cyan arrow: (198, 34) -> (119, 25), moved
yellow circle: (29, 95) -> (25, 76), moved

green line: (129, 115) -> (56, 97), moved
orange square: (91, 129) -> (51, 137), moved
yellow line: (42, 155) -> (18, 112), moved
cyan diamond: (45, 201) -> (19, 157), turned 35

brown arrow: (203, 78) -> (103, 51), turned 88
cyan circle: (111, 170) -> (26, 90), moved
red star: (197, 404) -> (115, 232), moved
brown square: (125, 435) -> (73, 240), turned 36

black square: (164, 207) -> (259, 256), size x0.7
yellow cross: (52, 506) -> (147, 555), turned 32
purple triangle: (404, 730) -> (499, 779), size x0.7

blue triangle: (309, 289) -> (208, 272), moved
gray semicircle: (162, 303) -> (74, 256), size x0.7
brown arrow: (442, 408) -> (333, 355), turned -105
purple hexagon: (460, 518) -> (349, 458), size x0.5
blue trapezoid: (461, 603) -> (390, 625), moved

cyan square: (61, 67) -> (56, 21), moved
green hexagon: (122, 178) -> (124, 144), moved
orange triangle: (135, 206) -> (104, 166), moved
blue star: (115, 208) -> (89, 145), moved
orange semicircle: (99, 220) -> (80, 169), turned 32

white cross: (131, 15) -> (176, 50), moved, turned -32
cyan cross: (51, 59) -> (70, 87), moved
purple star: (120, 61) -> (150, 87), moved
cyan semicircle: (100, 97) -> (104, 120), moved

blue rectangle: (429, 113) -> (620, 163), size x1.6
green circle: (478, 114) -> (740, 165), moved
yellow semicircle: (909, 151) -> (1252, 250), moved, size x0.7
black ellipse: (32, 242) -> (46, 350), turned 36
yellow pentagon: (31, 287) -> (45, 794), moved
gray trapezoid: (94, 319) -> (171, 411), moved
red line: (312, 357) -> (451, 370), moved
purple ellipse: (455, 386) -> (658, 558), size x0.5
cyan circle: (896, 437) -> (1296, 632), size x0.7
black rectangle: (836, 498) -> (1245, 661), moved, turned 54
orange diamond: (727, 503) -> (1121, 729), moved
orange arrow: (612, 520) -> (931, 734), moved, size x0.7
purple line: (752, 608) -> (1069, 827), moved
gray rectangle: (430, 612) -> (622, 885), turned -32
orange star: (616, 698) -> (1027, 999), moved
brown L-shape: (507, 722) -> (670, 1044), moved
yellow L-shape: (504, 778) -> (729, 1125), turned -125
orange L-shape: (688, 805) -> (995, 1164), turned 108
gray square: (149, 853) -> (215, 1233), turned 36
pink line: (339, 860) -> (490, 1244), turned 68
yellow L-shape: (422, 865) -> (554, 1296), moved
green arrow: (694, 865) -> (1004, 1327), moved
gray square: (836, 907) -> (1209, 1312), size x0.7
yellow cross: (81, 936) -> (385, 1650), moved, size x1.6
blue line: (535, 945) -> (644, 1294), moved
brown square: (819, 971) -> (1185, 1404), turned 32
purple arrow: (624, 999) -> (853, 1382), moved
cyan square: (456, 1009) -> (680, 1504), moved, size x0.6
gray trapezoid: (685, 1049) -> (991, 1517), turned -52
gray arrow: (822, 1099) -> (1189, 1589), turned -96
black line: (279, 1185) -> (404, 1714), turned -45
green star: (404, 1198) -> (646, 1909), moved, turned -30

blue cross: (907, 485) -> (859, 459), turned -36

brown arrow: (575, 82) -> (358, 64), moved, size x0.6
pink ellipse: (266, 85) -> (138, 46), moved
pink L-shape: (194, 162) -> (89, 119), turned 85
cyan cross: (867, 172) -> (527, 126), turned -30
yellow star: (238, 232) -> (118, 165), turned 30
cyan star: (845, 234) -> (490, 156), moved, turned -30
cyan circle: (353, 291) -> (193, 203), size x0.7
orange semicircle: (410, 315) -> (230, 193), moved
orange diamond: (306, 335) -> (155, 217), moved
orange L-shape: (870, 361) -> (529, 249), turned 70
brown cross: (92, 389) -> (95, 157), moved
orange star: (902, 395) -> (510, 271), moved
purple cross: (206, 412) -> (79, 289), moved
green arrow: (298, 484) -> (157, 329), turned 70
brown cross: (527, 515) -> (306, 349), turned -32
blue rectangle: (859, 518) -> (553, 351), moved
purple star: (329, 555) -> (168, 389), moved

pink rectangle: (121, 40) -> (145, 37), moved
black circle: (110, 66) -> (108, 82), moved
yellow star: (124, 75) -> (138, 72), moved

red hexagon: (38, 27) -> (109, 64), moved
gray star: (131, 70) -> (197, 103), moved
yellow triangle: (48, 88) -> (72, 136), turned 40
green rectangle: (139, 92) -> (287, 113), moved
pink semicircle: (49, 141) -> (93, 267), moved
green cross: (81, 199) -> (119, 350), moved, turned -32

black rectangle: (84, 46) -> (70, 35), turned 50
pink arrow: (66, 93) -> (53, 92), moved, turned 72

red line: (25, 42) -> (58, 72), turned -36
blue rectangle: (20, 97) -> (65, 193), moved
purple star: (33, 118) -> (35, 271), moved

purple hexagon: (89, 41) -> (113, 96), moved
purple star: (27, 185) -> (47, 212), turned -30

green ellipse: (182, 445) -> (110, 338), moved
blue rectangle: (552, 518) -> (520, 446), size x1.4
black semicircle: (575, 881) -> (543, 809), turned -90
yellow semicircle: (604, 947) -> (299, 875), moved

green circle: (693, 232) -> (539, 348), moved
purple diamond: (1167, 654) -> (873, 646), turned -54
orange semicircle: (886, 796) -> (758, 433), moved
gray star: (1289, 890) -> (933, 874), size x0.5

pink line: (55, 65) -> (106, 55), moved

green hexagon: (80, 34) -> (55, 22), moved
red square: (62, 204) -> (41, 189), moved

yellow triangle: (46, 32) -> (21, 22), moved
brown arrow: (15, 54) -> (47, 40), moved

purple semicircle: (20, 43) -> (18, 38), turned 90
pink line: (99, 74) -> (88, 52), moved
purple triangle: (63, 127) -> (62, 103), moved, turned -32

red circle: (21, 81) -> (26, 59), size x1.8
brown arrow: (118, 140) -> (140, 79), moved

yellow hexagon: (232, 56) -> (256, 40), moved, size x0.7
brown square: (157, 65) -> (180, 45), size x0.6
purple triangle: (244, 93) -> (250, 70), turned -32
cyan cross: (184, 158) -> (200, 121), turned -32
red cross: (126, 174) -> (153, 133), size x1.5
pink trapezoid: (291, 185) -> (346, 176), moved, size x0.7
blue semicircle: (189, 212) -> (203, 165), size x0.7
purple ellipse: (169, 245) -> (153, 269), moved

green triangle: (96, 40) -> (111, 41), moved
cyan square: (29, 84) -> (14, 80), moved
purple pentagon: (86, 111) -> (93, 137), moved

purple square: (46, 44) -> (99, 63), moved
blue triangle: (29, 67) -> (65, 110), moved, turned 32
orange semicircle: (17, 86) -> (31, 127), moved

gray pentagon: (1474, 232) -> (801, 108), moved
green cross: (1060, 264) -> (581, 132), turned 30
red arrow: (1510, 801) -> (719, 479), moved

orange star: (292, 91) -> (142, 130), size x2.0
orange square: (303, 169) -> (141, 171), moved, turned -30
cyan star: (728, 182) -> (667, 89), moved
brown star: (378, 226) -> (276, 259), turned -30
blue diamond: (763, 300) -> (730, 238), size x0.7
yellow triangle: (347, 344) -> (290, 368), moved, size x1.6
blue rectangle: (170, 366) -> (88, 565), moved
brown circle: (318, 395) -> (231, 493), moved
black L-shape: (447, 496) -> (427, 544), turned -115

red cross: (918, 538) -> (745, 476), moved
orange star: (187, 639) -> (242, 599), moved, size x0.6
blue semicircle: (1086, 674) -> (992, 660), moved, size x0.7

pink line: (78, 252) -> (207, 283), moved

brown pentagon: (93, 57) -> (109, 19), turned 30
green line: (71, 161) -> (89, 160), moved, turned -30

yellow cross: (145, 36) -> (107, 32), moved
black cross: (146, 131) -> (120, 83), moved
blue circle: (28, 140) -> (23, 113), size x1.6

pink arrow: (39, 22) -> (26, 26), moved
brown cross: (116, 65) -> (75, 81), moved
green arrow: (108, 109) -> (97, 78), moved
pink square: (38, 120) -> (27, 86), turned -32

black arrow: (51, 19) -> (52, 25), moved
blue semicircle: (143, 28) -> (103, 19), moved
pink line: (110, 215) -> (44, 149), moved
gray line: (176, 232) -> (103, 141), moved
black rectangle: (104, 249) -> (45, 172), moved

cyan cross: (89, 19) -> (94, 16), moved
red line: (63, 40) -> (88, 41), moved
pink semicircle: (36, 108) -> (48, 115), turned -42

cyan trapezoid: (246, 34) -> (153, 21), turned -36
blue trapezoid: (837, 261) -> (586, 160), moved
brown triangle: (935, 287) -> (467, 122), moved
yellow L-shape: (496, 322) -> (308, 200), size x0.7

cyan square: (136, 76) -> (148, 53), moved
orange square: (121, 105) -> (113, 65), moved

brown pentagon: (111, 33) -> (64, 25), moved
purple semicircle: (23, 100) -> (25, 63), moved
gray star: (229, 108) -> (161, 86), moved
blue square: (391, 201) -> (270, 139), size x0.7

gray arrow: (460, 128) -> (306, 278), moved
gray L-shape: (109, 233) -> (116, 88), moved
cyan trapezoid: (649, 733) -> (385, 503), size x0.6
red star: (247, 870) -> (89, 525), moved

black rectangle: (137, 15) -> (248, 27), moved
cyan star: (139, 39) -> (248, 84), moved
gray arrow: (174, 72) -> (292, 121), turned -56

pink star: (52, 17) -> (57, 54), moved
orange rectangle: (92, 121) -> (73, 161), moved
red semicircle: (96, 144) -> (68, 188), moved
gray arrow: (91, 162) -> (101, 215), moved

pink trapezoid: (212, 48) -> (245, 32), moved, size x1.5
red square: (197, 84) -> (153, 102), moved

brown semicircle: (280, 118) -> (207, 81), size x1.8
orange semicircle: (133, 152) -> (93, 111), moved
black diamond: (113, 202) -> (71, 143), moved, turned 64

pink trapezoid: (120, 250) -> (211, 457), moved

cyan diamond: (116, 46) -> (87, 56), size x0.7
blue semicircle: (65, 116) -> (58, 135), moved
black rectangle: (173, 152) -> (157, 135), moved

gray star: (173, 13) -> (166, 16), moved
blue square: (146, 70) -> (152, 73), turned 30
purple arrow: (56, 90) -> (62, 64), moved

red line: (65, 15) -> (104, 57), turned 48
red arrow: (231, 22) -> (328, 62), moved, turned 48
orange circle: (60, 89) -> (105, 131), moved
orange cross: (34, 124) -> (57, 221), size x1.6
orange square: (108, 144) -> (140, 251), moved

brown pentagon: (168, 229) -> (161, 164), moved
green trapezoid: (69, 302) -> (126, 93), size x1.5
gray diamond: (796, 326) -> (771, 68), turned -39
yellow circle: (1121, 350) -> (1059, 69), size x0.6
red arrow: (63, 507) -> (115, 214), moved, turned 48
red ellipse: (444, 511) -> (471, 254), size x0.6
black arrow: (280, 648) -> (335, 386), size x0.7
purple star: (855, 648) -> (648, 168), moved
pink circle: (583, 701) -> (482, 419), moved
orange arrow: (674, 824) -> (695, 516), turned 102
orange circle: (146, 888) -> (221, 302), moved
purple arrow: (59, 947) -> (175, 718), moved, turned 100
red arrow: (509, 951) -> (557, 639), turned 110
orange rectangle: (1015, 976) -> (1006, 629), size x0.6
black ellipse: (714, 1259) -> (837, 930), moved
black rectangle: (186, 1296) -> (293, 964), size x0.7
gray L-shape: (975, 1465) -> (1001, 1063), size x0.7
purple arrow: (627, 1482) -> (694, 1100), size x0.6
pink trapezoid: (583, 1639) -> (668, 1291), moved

□ □ □ □ □

Try it: In the listing above, find the line with "purple star: (33, 118) -> (35, 271), moved" and the line with "green circle: (693, 232) -> (539, 348), moved"; output exactly those lines and all lines between them.

Your response:
purple star: (33, 118) -> (35, 271), moved

purple hexagon: (89, 41) -> (113, 96), moved
purple star: (27, 185) -> (47, 212), turned -30

green ellipse: (182, 445) -> (110, 338), moved
blue rectangle: (552, 518) -> (520, 446), size x1.4
black semicircle: (575, 881) -> (543, 809), turned -90
yellow semicircle: (604, 947) -> (299, 875), moved

green circle: (693, 232) -> (539, 348), moved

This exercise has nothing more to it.